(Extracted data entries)

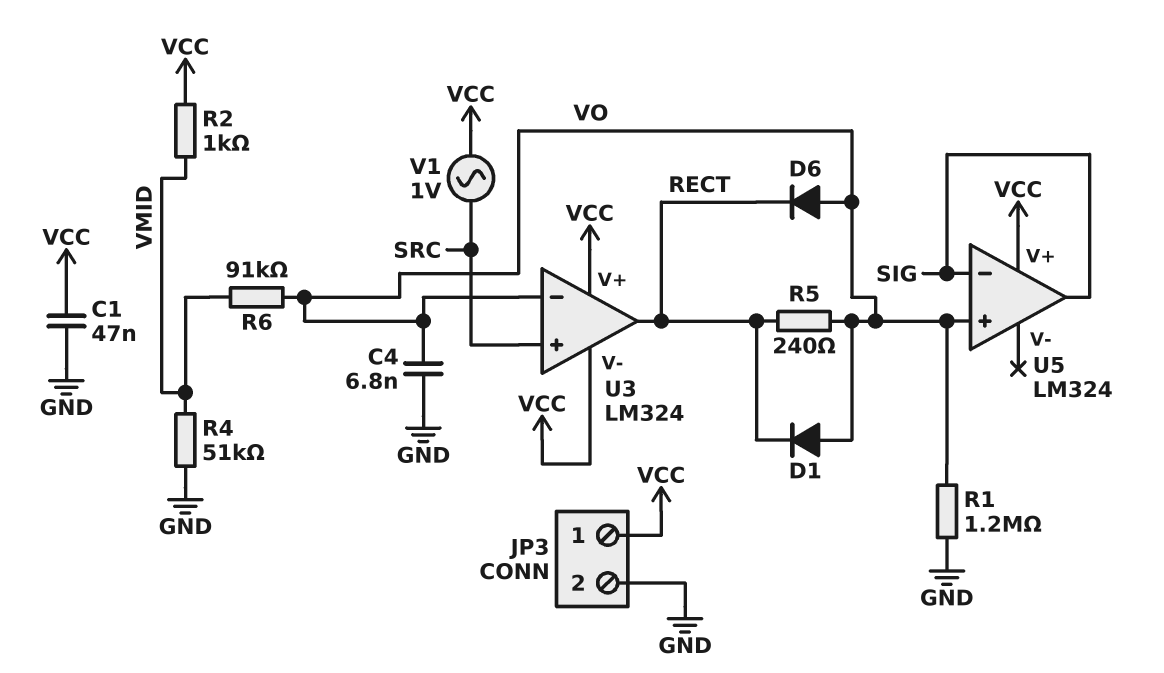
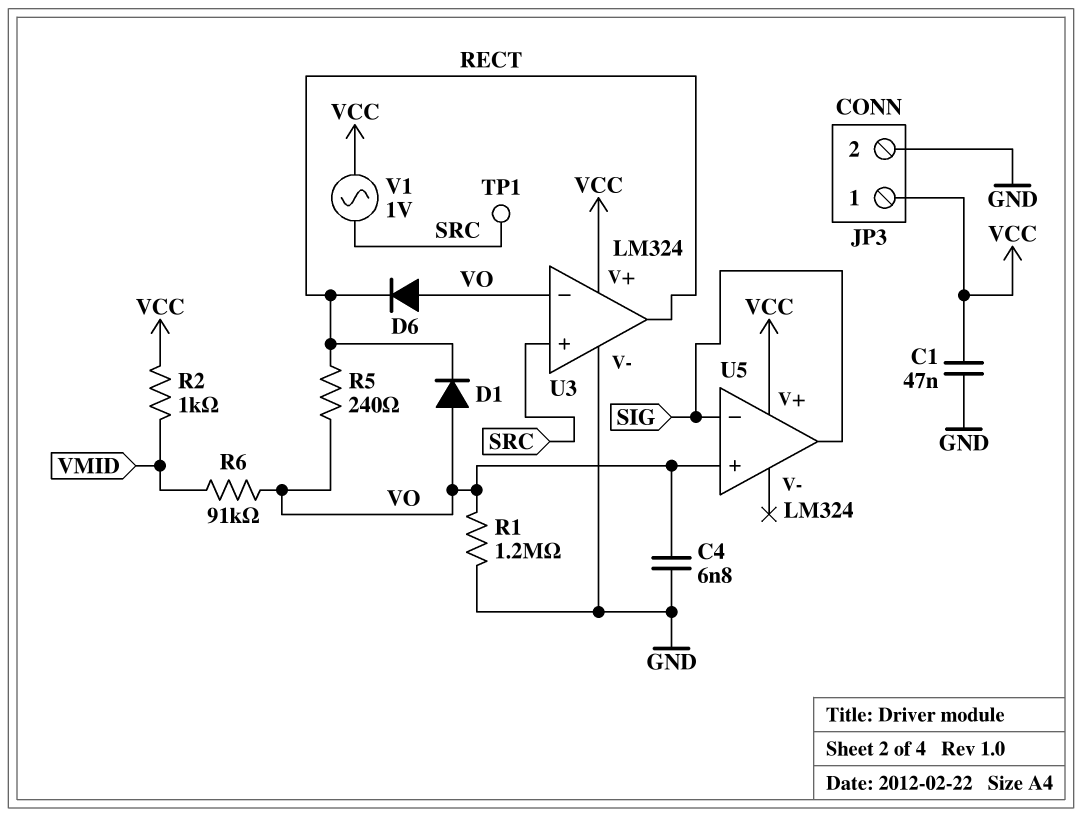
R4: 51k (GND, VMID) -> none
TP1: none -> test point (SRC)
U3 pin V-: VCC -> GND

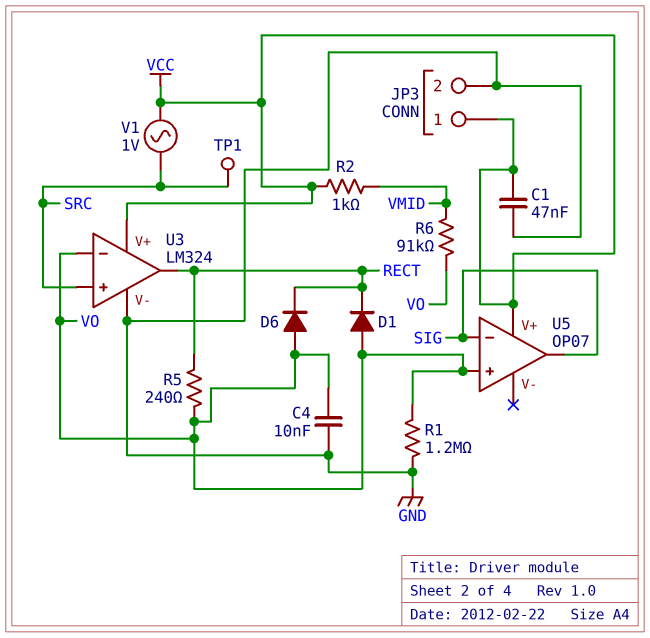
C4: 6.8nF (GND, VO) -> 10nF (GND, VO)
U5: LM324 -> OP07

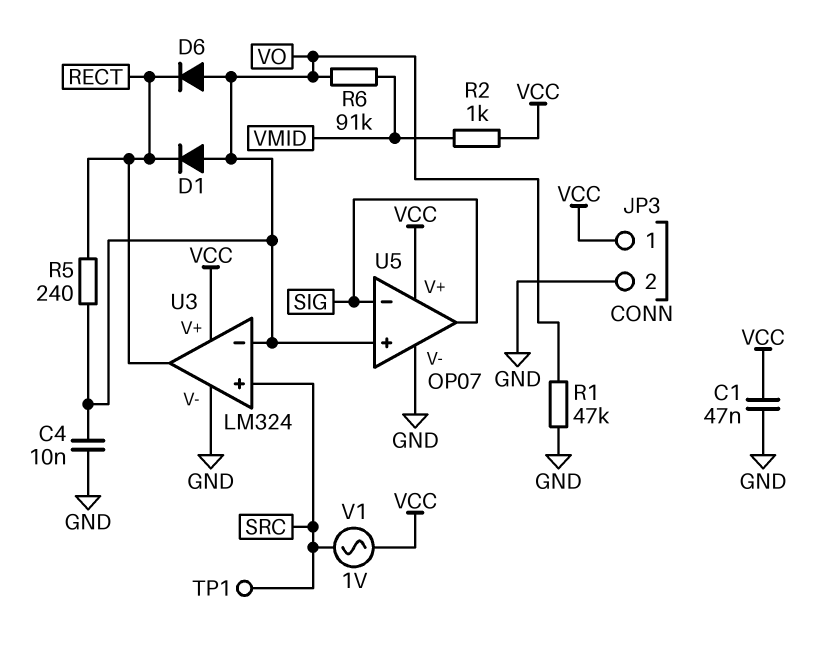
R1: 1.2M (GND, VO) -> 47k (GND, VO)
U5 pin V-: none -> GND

YOUR TASK
Could you write out all the records exactly, without the pictures?

RESULT OF THE TASK
R4: 51k (GND, VMID) -> none
TP1: none -> test point (SRC)
U3 pin V-: VCC -> GND

C4: 6.8nF (GND, VO) -> 10nF (GND, VO)
U5: LM324 -> OP07

R1: 1.2M (GND, VO) -> 47k (GND, VO)
U5 pin V-: none -> GND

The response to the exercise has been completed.